── Stored data
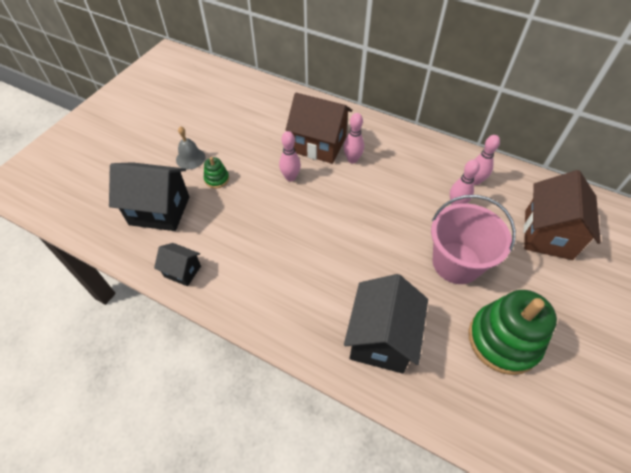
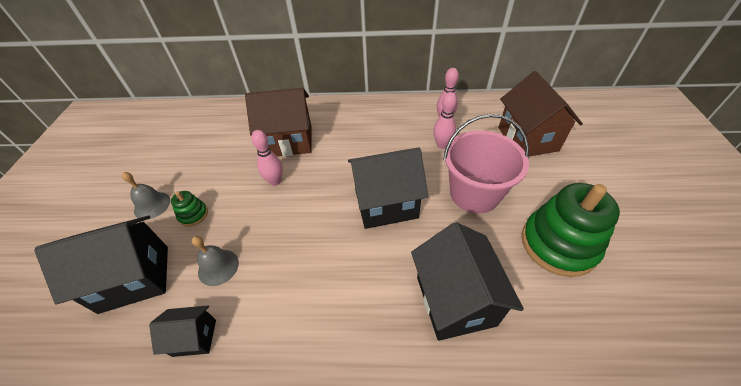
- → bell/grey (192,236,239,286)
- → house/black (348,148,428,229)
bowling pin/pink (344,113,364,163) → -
────
# What you will do
Write the material above out again exactly as it reads, but don't carry over the pictures.

# Solution to this problem
- → bell/grey (192,236,239,286)
- → house/black (348,148,428,229)
bowling pin/pink (344,113,364,163) → -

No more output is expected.